Leaving out every picture, quote the data below exactly as it appears.

▼▼▼

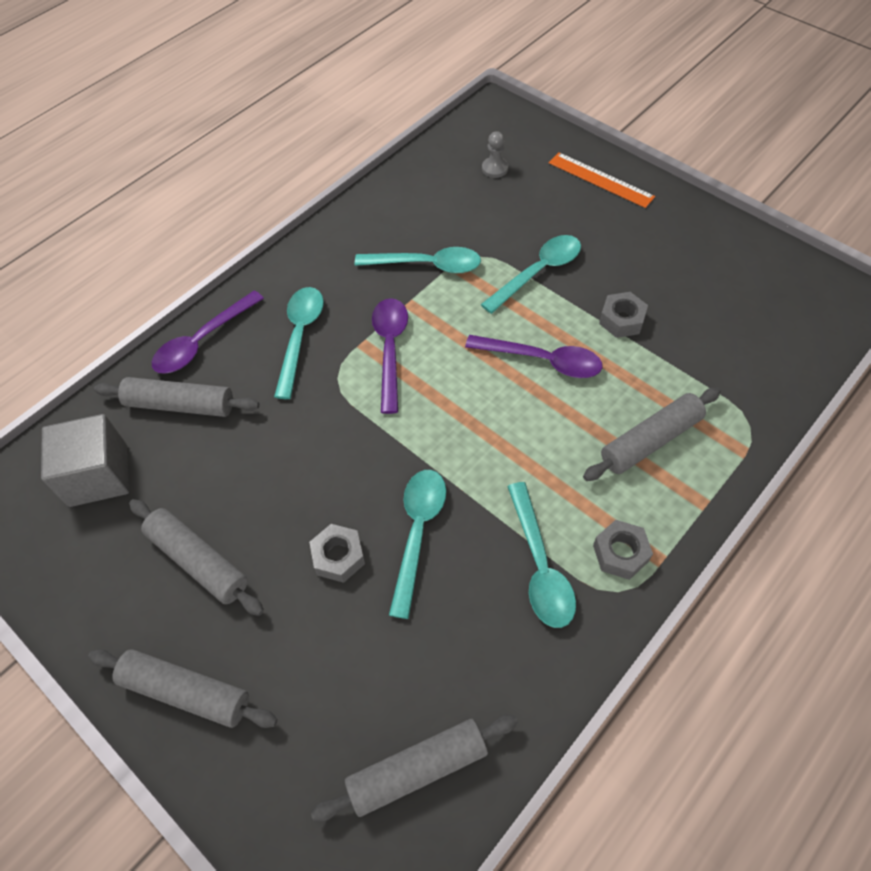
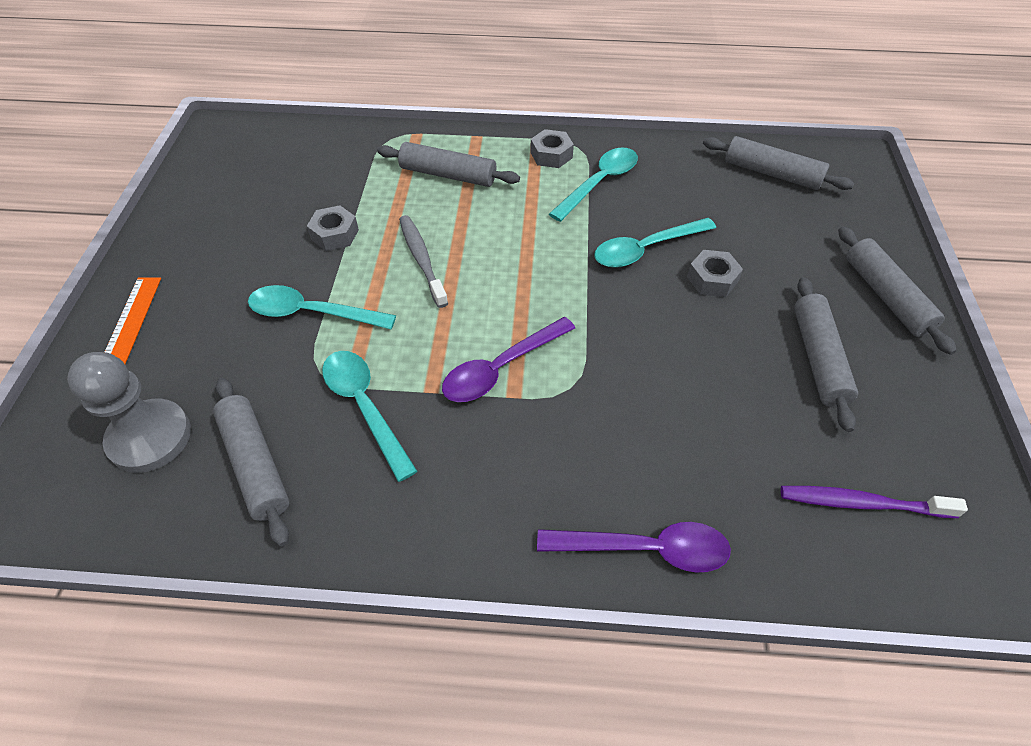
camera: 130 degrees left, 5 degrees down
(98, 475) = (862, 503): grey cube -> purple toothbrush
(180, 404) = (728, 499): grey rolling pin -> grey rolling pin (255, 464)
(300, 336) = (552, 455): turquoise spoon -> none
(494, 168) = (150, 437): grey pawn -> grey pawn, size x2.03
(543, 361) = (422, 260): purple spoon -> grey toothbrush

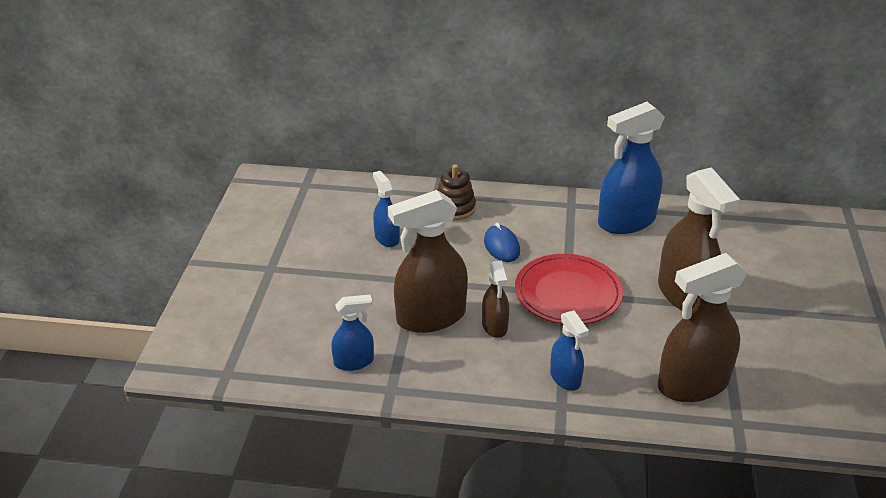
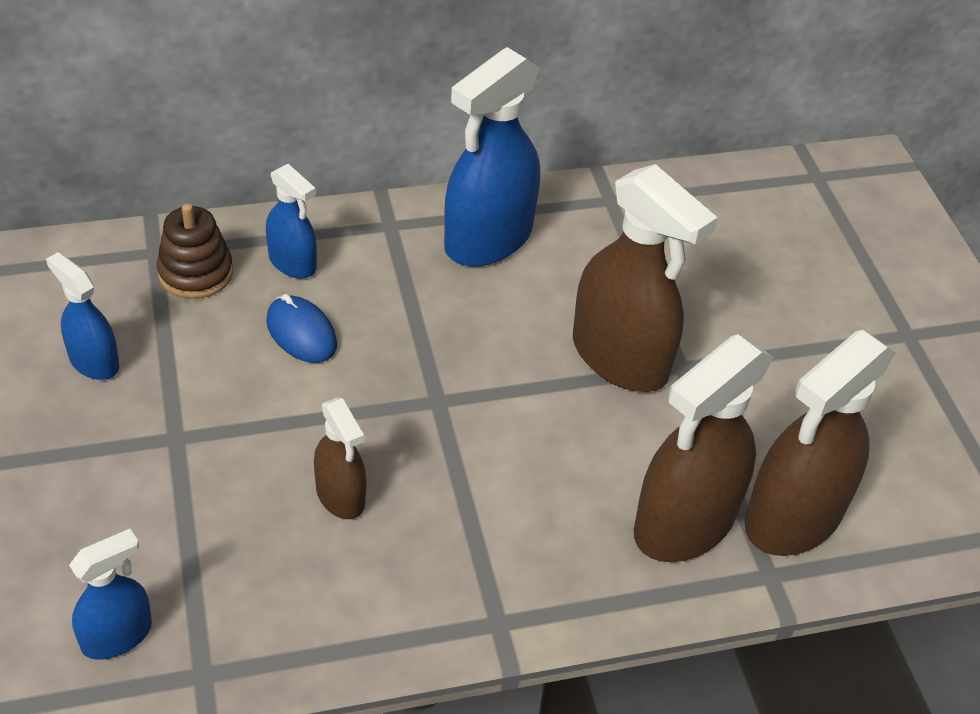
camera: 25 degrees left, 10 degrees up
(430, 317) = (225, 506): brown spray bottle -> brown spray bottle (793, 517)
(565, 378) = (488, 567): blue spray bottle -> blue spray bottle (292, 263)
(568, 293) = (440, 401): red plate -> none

▲▲▲

* Exercise output
camera: 130 degrees left, 5 degrees down
(98, 475) = (862, 503): grey cube -> purple toothbrush
(180, 404) = (728, 499): grey rolling pin -> grey rolling pin (255, 464)
(300, 336) = (552, 455): turquoise spoon -> none
(494, 168) = (150, 437): grey pawn -> grey pawn, size x2.03
(543, 361) = (422, 260): purple spoon -> grey toothbrush

camera: 25 degrees left, 10 degrees up
(430, 317) = (225, 506): brown spray bottle -> brown spray bottle (793, 517)
(565, 378) = (488, 567): blue spray bottle -> blue spray bottle (292, 263)
(568, 293) = (440, 401): red plate -> none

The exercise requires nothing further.